#### What is being asked:
Reproduce every entry exactly and leave its pictures out.

#### Source material:

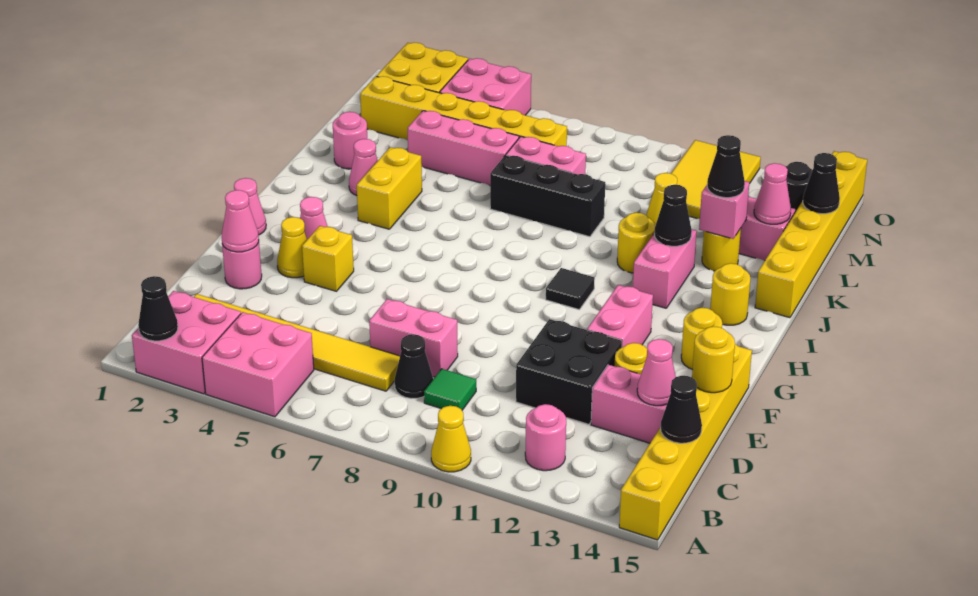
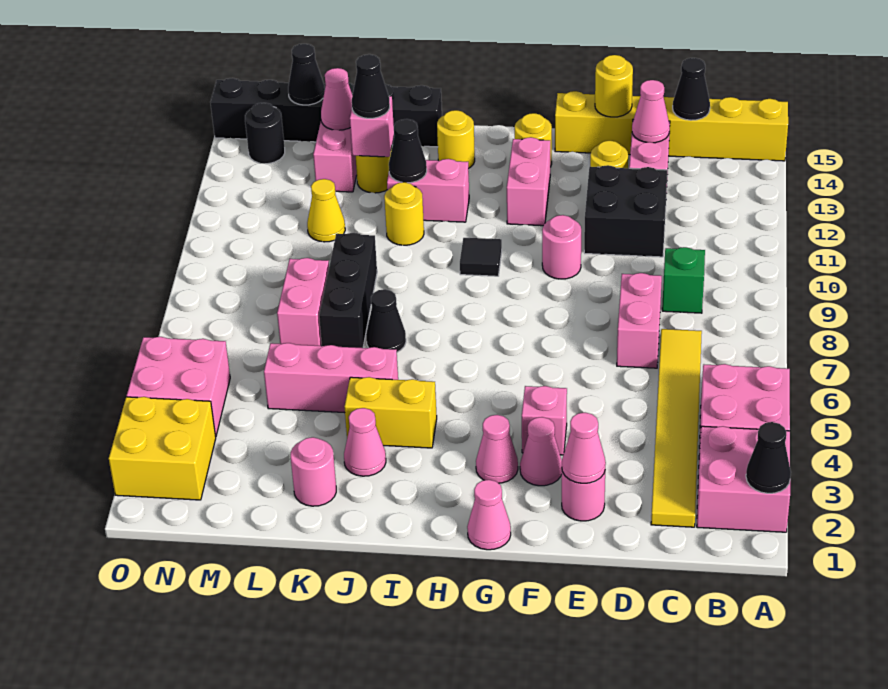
yellow cone A10 level 1 -> none
pink round brick B12 level 1 -> pink round brick F10 level 1
black cone C8 level 1 -> black cone J7 level 1
green tile C9 level 1 -> green brick C9 level 1
yellow cone F3 level 1 -> pink cone F3 level 1
yellow brick F4 level 1 -> pink brick F4 level 1
pink brick F12:G12 level 1 -> pink brick G12:G13 level 1
yellow brick J15:O15 level 1 -> black brick J15:O15 level 1
pink brick L4:L6 level 1 -> pink brick J5:L5 level 1
yellow brick M2:M7 level 1 -> none
yellow tile M11:O12 level 1 -> none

#### Expected answer:
yellow cone A10 level 1 -> none
pink round brick B12 level 1 -> pink round brick F10 level 1
black cone C8 level 1 -> black cone J7 level 1
green tile C9 level 1 -> green brick C9 level 1
yellow cone F3 level 1 -> pink cone F3 level 1
yellow brick F4 level 1 -> pink brick F4 level 1
pink brick F12:G12 level 1 -> pink brick G12:G13 level 1
yellow brick J15:O15 level 1 -> black brick J15:O15 level 1
pink brick L4:L6 level 1 -> pink brick J5:L5 level 1
yellow brick M2:M7 level 1 -> none
yellow tile M11:O12 level 1 -> none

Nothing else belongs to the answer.